(Supplied data)

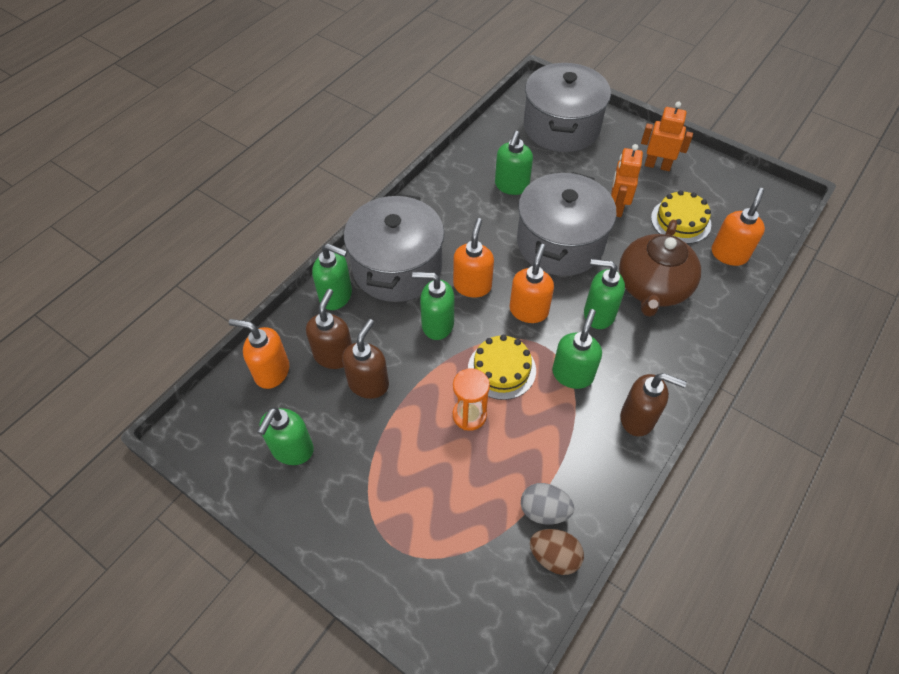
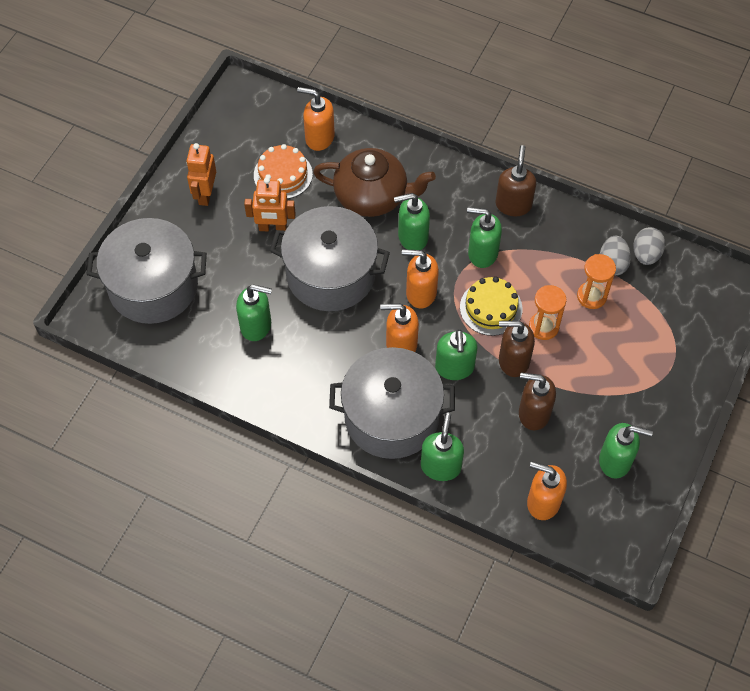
camera: 100 degrees left, 5 degrees up
(271, 372) = (543, 502): orange soap dispenser -> orange soap dispenser turned 105 degrees clockwise
(334, 355) = (510, 451): brown soap dispenser -> brown soap dispenser (513, 361)
(501, 475) = (591, 296): none -> orange hourglass
(554, 556) = (646, 254): brown egg -> grey egg
(598, 314) = (412, 237): green soap dispenser -> green soap dispenser turned 75 degrees clockwise
(680, 221) = (283, 174): yellow cake -> orange cake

(End Supplied data)

▶ About this task
Could you reproduce every record above exactly, leaving out any pictures?

▶ Task result
camera: 100 degrees left, 5 degrees up
(271, 372) = (543, 502): orange soap dispenser -> orange soap dispenser turned 105 degrees clockwise
(334, 355) = (510, 451): brown soap dispenser -> brown soap dispenser (513, 361)
(501, 475) = (591, 296): none -> orange hourglass
(554, 556) = (646, 254): brown egg -> grey egg
(598, 314) = (412, 237): green soap dispenser -> green soap dispenser turned 75 degrees clockwise
(680, 221) = (283, 174): yellow cake -> orange cake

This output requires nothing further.